» **EXERCISE OBJECTIVE**
Please output the entries below exactly as they are.

(Object transformation records)
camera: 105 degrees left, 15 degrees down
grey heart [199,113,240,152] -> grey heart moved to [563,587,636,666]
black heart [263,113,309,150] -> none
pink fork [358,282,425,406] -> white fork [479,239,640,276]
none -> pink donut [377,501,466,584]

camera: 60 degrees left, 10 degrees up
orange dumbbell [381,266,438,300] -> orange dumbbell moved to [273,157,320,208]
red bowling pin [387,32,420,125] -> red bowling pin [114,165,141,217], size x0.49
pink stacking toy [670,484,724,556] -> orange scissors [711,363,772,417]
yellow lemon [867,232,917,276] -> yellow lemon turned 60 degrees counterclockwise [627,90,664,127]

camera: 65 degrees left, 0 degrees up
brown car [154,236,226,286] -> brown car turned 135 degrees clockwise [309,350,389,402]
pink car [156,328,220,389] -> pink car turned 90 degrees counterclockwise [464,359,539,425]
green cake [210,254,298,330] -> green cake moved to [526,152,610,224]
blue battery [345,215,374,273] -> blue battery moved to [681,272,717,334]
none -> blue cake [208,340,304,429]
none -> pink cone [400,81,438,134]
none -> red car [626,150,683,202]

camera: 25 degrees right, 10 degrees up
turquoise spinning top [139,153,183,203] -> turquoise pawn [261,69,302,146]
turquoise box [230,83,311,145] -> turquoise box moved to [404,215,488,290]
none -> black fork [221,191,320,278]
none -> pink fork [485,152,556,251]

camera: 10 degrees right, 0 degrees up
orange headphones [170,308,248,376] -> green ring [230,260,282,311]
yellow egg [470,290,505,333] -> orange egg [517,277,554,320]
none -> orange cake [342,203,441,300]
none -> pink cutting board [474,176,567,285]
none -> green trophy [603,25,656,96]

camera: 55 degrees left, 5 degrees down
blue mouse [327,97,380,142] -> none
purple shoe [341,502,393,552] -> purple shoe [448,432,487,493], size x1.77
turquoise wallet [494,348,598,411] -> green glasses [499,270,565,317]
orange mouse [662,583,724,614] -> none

» **WRITTEN REPLY**
camera: 105 degrees left, 15 degrees down
grey heart [199,113,240,152] -> grey heart moved to [563,587,636,666]
black heart [263,113,309,150] -> none
pink fork [358,282,425,406] -> white fork [479,239,640,276]
none -> pink donut [377,501,466,584]

camera: 60 degrees left, 10 degrees up
orange dumbbell [381,266,438,300] -> orange dumbbell moved to [273,157,320,208]
red bowling pin [387,32,420,125] -> red bowling pin [114,165,141,217], size x0.49
pink stacking toy [670,484,724,556] -> orange scissors [711,363,772,417]
yellow lemon [867,232,917,276] -> yellow lemon turned 60 degrees counterclockwise [627,90,664,127]

camera: 65 degrees left, 0 degrees up
brown car [154,236,226,286] -> brown car turned 135 degrees clockwise [309,350,389,402]
pink car [156,328,220,389] -> pink car turned 90 degrees counterclockwise [464,359,539,425]
green cake [210,254,298,330] -> green cake moved to [526,152,610,224]
blue battery [345,215,374,273] -> blue battery moved to [681,272,717,334]
none -> blue cake [208,340,304,429]
none -> pink cone [400,81,438,134]
none -> red car [626,150,683,202]

camera: 25 degrees right, 10 degrees up
turquoise spinning top [139,153,183,203] -> turquoise pawn [261,69,302,146]
turquoise box [230,83,311,145] -> turquoise box moved to [404,215,488,290]
none -> black fork [221,191,320,278]
none -> pink fork [485,152,556,251]

camera: 10 degrees right, 0 degrees up
orange headphones [170,308,248,376] -> green ring [230,260,282,311]
yellow egg [470,290,505,333] -> orange egg [517,277,554,320]
none -> orange cake [342,203,441,300]
none -> pink cutting board [474,176,567,285]
none -> green trophy [603,25,656,96]

camera: 55 degrees left, 5 degrees down
blue mouse [327,97,380,142] -> none
purple shoe [341,502,393,552] -> purple shoe [448,432,487,493], size x1.77
turquoise wallet [494,348,598,411] -> green glasses [499,270,565,317]
orange mouse [662,583,724,614] -> none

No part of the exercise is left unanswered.